● **Stored data**:
=== Begin Enclosure ===
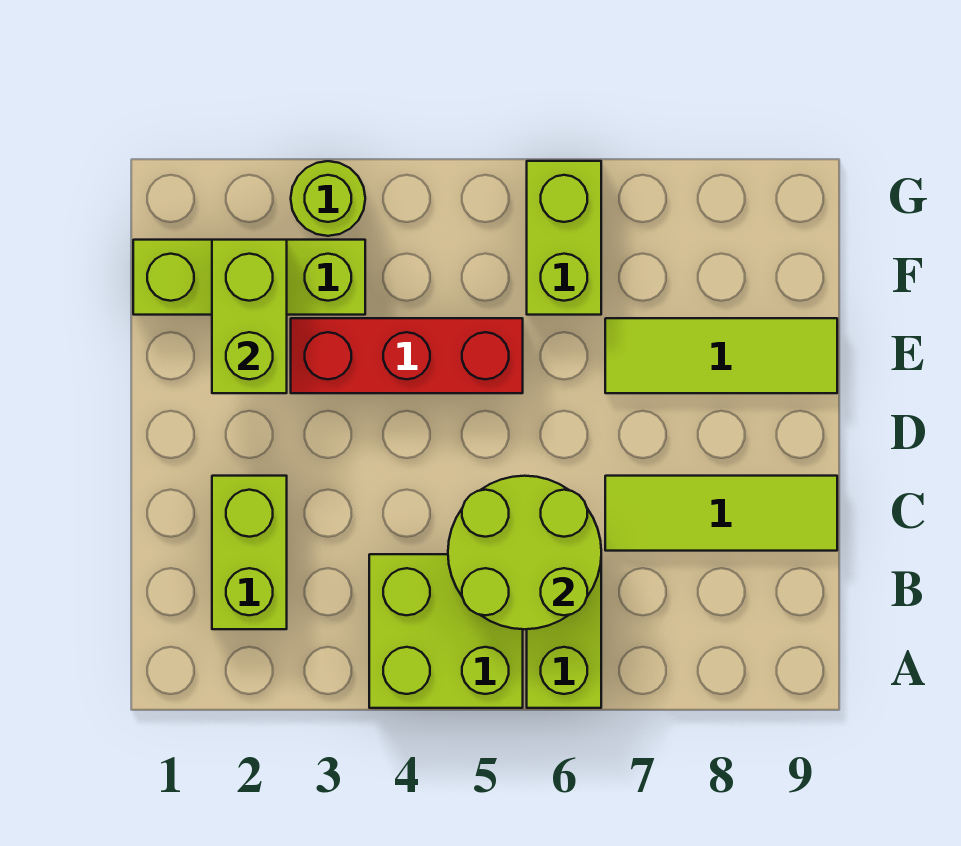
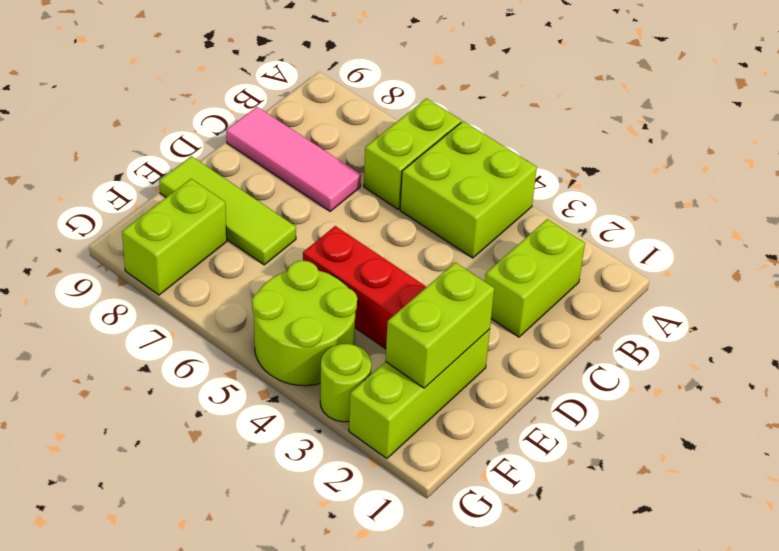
lime round brick B5:C6 level 2 -> lime round brick F4:G5 level 1
lime tile C7:C9 level 1 -> pink tile C7:C9 level 1
lime brick F1:F3 level 1 -> lime brick E2:G2 level 1
lime brick F6:G6 level 1 -> lime brick F8:G8 level 1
=== End Enclosure ===
● **What you should do**:
All lines from the one containing "lime tile C7:C9" through the end of the material should be restated exactly, with both end lines kept.

● **Result below**:
lime tile C7:C9 level 1 -> pink tile C7:C9 level 1
lime brick F1:F3 level 1 -> lime brick E2:G2 level 1
lime brick F6:G6 level 1 -> lime brick F8:G8 level 1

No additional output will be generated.